What to work on. Any picture in the data below should be skipped, while every line is repeated exactly.
Segment Open
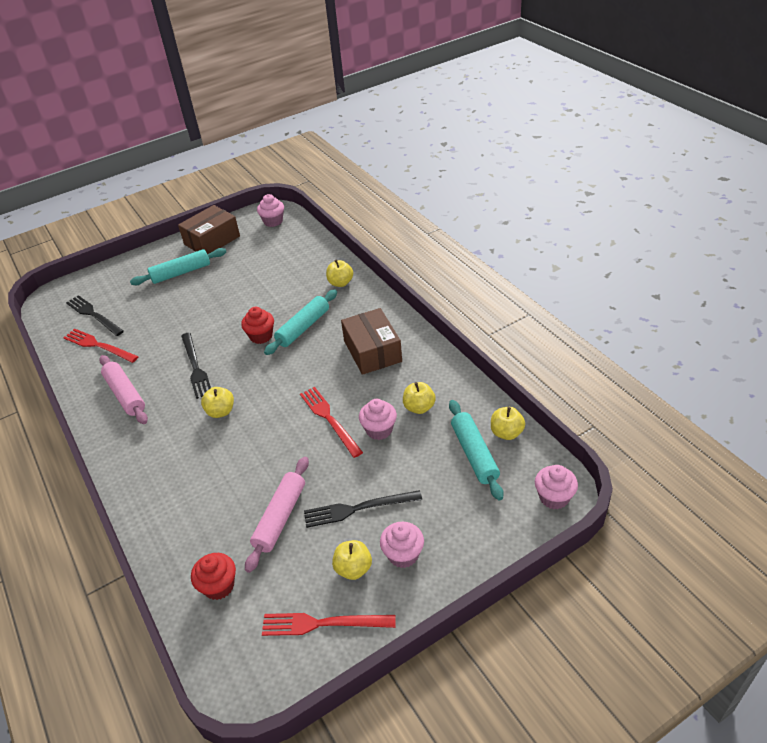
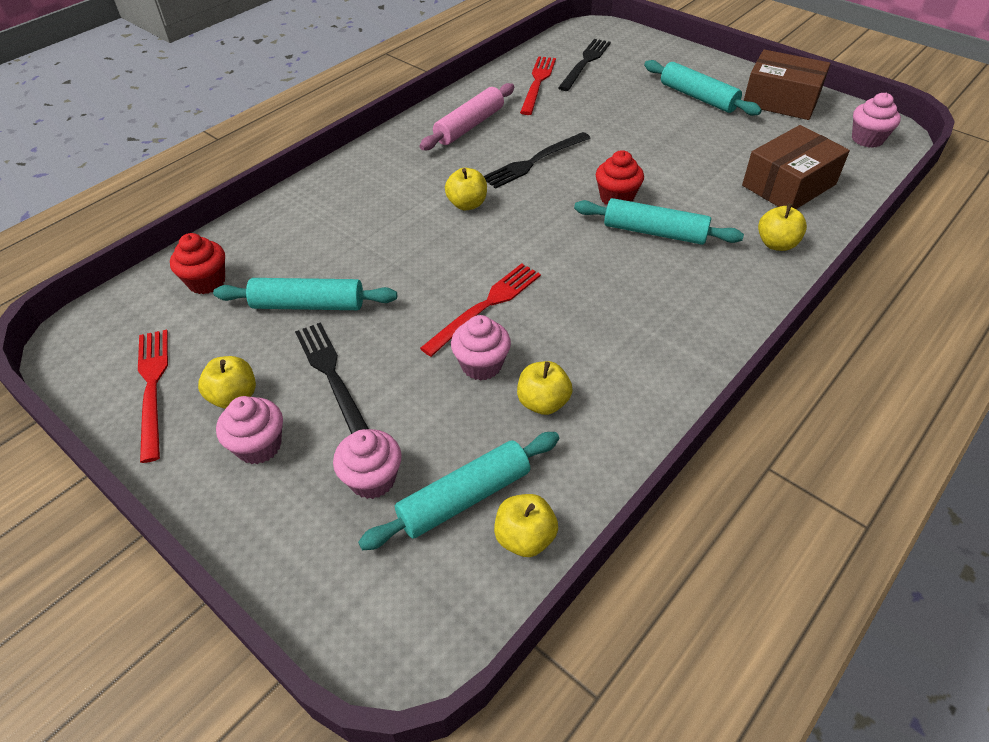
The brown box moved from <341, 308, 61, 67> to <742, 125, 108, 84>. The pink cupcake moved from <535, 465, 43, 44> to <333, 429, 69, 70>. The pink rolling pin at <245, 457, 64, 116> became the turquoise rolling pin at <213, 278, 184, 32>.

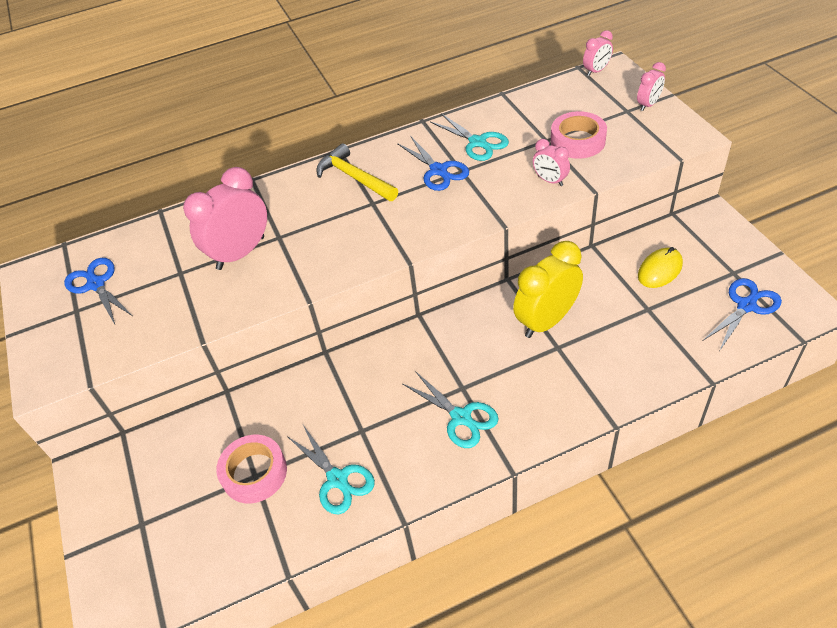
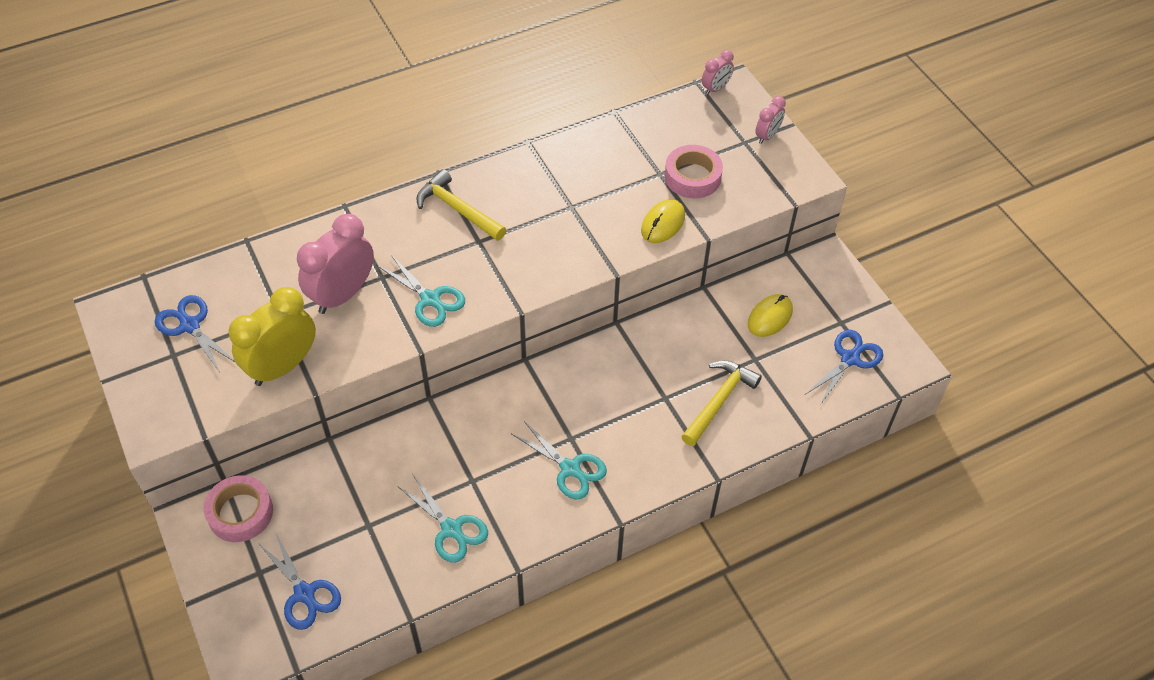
The yellow hammer at <681, 360, 81, 86> appeared. The pink tape moved from <216, 435, 71, 68> to <204, 475, 69, 67>. The blue scissors moved from <397, 136, 72, 55> to <258, 533, 83, 97>. The turquoise scissors moved from <430, 113, 79, 48> to <377, 255, 88, 72>. The yellow clock moved from <513, 241, 70, 97> to <228, 287, 88, 99>. The pink clock at <533, 139, 37, 47> was replaced by the yellow mouse at <641, 199, 44, 44>.

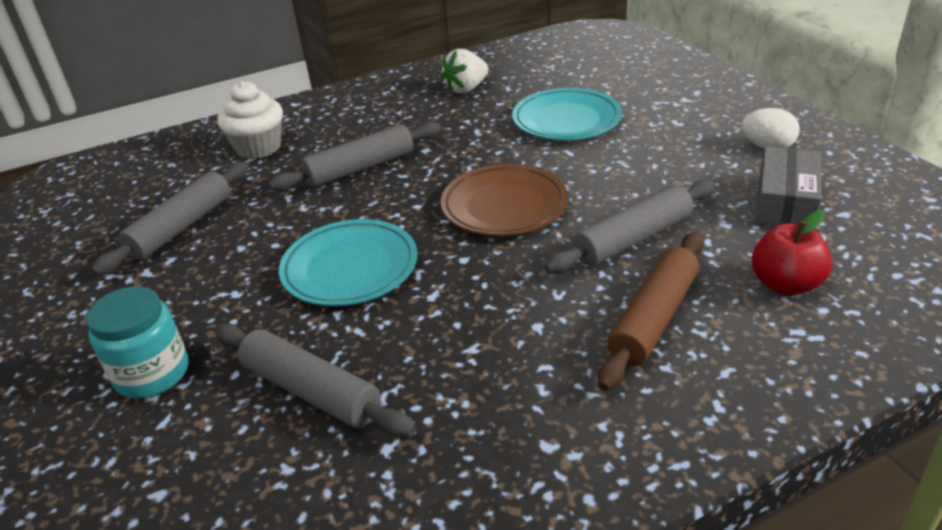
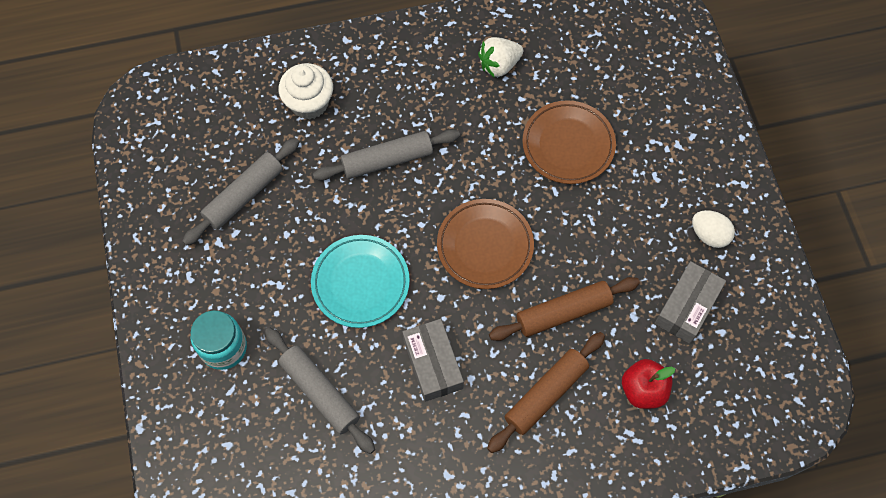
The grey box at <402, 319, 62, 83> appeared. The turquoise plate at <512, 88, 110, 52> became the brown plate at <522, 100, 94, 84>. The grey rolling pin at <544, 180, 171, 94> became the brown rolling pin at <489, 277, 151, 64>.

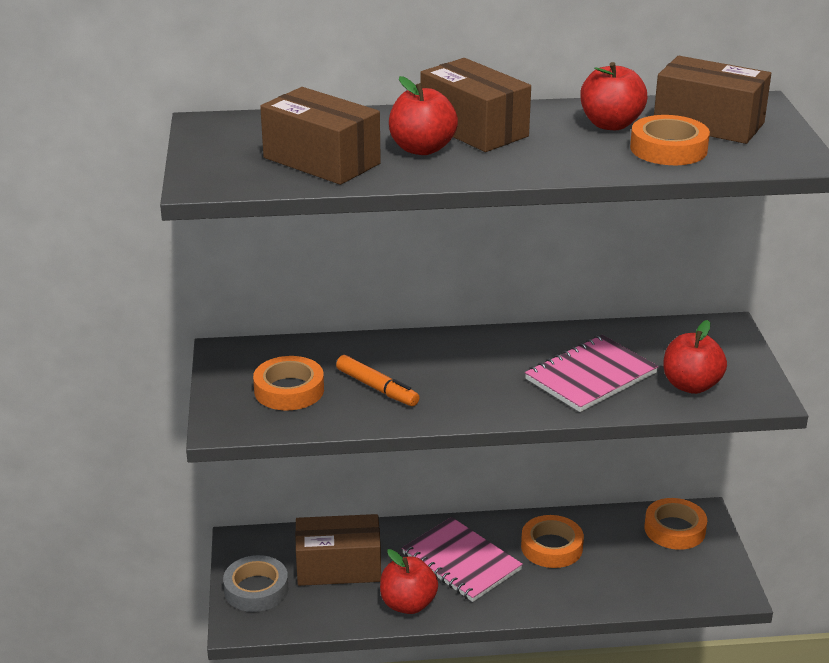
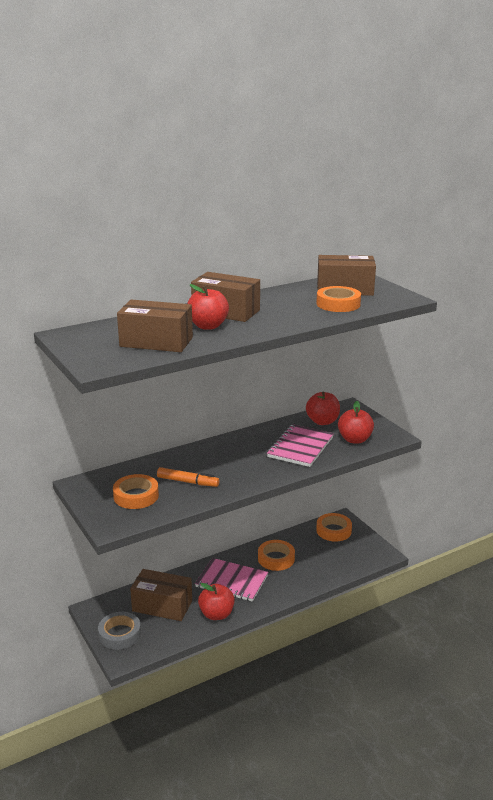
The red apple moved from <580, 62, 67, 68> to <306, 392, 34, 33>. The brown box at <295, 514, 86, 72> turned 45 degrees clockwise.

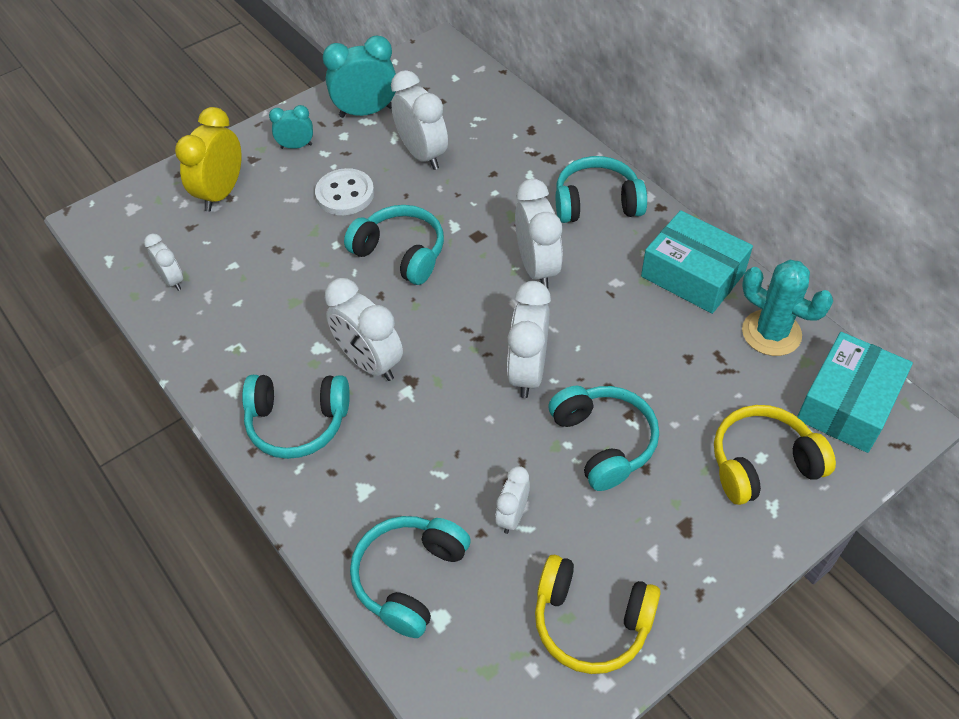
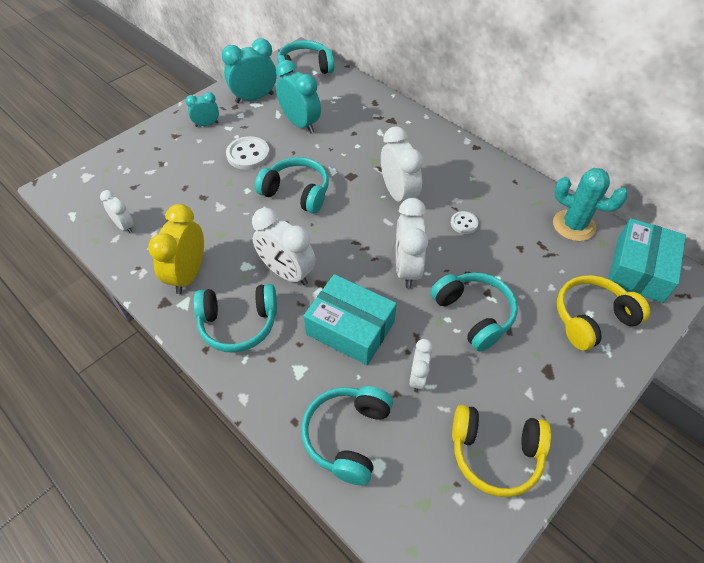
The white button at <451, 211, 28, 23> appeared. The yellow clock moved from <175, 107, 67, 104> to <148, 204, 56, 90>. The turquoise headphones moved from <556, 156, 91, 67> to <277, 40, 57, 37>. The turquoise box moved from <641, 210, 112, 104> to <304, 274, 93, 91>. The white clock at <391, 70, 57, 100> became the turquoise clock at <276, 60, 45, 74>.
Segment Closed
Response.
The brown box moved from <341, 308, 61, 67> to <742, 125, 108, 84>. The pink cupcake moved from <535, 465, 43, 44> to <333, 429, 69, 70>. The pink rolling pin at <245, 457, 64, 116> became the turquoise rolling pin at <213, 278, 184, 32>.

The yellow hammer at <681, 360, 81, 86> appeared. The pink tape moved from <216, 435, 71, 68> to <204, 475, 69, 67>. The blue scissors moved from <397, 136, 72, 55> to <258, 533, 83, 97>. The turquoise scissors moved from <430, 113, 79, 48> to <377, 255, 88, 72>. The yellow clock moved from <513, 241, 70, 97> to <228, 287, 88, 99>. The pink clock at <533, 139, 37, 47> was replaced by the yellow mouse at <641, 199, 44, 44>.

The grey box at <402, 319, 62, 83> appeared. The turquoise plate at <512, 88, 110, 52> became the brown plate at <522, 100, 94, 84>. The grey rolling pin at <544, 180, 171, 94> became the brown rolling pin at <489, 277, 151, 64>.

The red apple moved from <580, 62, 67, 68> to <306, 392, 34, 33>. The brown box at <295, 514, 86, 72> turned 45 degrees clockwise.

The white button at <451, 211, 28, 23> appeared. The yellow clock moved from <175, 107, 67, 104> to <148, 204, 56, 90>. The turquoise headphones moved from <556, 156, 91, 67> to <277, 40, 57, 37>. The turquoise box moved from <641, 210, 112, 104> to <304, 274, 93, 91>. The white clock at <391, 70, 57, 100> became the turquoise clock at <276, 60, 45, 74>.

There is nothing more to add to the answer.